INSTRUCTIONS FOR THE TASK » With the pictures excluded, repeat every entry exactly.

>>>

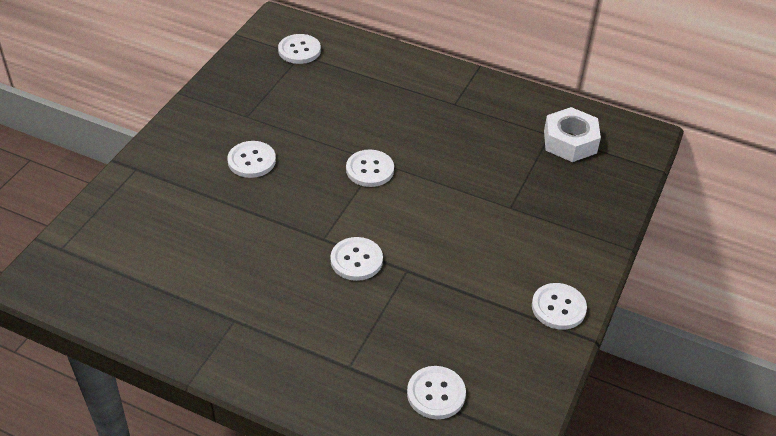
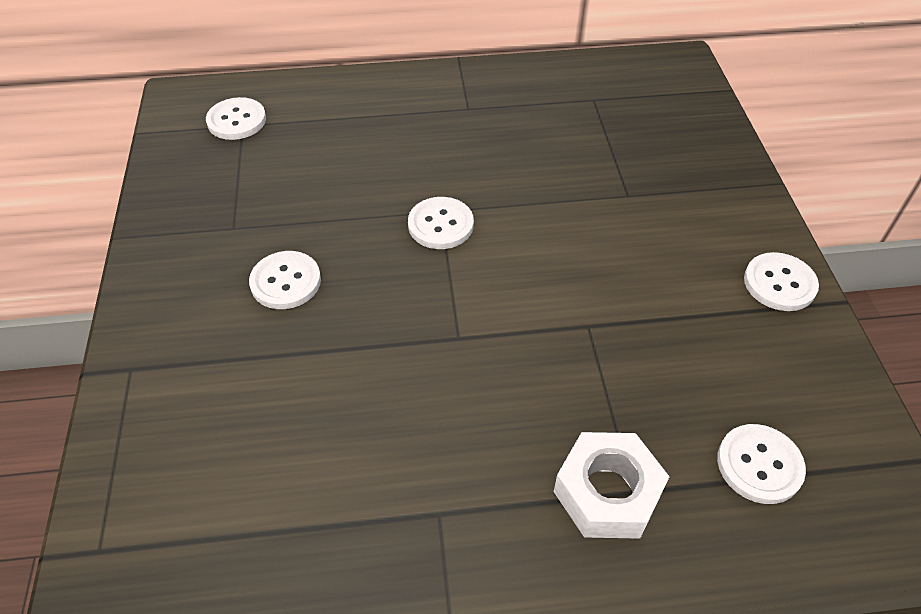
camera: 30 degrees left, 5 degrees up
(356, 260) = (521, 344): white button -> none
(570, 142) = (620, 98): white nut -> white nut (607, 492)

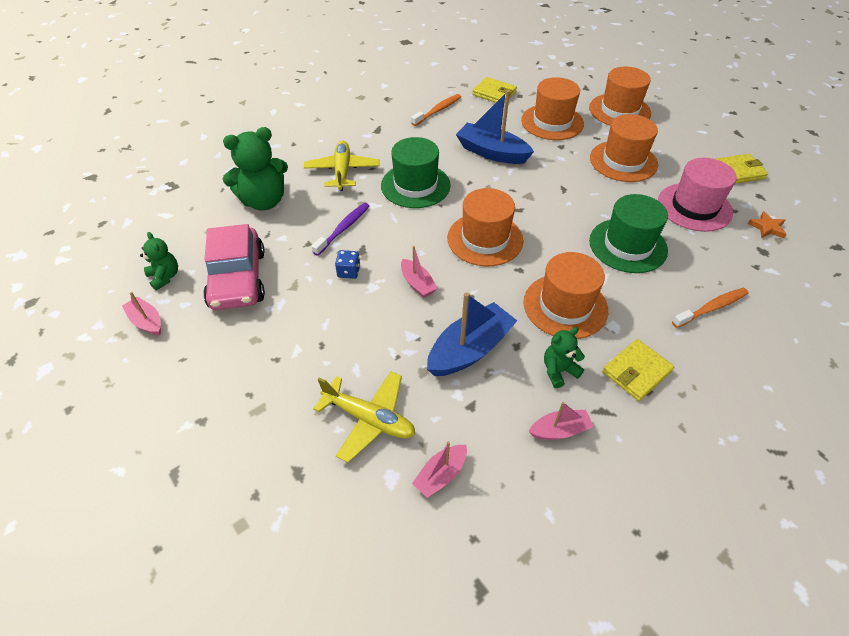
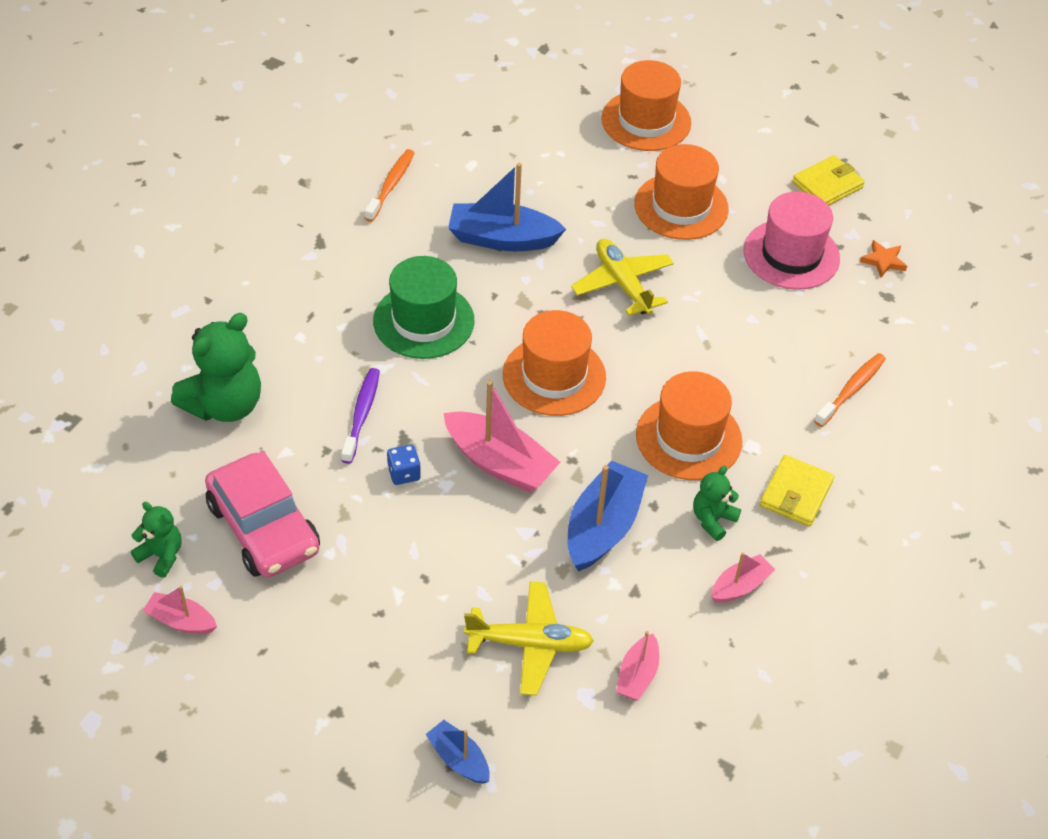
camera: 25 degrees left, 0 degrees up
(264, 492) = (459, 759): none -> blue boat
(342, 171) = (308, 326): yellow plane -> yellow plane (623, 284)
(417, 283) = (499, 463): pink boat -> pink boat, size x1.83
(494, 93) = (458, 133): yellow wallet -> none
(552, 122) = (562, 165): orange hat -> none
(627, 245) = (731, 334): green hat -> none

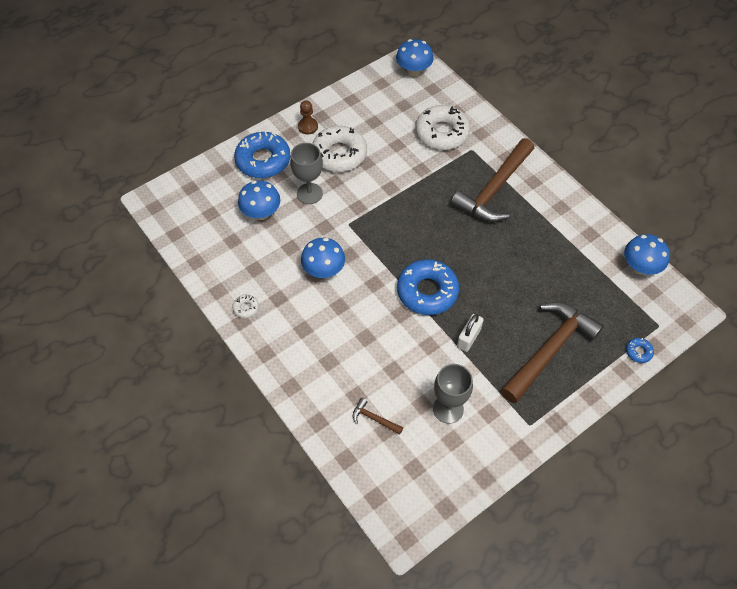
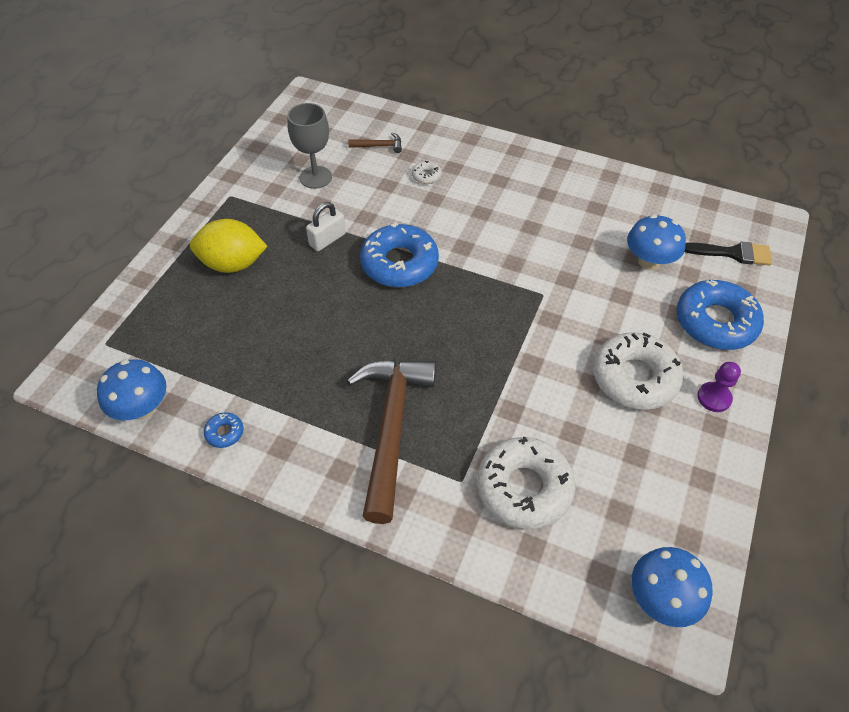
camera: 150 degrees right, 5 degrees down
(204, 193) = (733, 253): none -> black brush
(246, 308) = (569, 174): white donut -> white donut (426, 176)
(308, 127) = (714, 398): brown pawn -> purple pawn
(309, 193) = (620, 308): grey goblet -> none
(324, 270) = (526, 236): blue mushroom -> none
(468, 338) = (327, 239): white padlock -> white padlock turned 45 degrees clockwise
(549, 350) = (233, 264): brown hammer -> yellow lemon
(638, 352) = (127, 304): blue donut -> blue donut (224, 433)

<<<

PROBLEM SOLUTION »
camera: 30 degrees left, 5 degrees up
(356, 260) = (521, 344): white button -> none
(570, 142) = (620, 98): white nut -> white nut (607, 492)

camera: 25 degrees left, 0 degrees up
(264, 492) = (459, 759): none -> blue boat
(342, 171) = (308, 326): yellow plane -> yellow plane (623, 284)
(417, 283) = (499, 463): pink boat -> pink boat, size x1.83
(494, 93) = (458, 133): yellow wallet -> none
(552, 122) = (562, 165): orange hat -> none
(627, 245) = (731, 334): green hat -> none

camera: 150 degrees right, 5 degrees down
(204, 193) = (733, 253): none -> black brush
(246, 308) = (569, 174): white donut -> white donut (426, 176)
(308, 127) = (714, 398): brown pawn -> purple pawn
(309, 193) = (620, 308): grey goblet -> none
(324, 270) = (526, 236): blue mushroom -> none
(468, 338) = (327, 239): white padlock -> white padlock turned 45 degrees clockwise
(549, 350) = (233, 264): brown hammer -> yellow lemon
(638, 352) = (127, 304): blue donut -> blue donut (224, 433)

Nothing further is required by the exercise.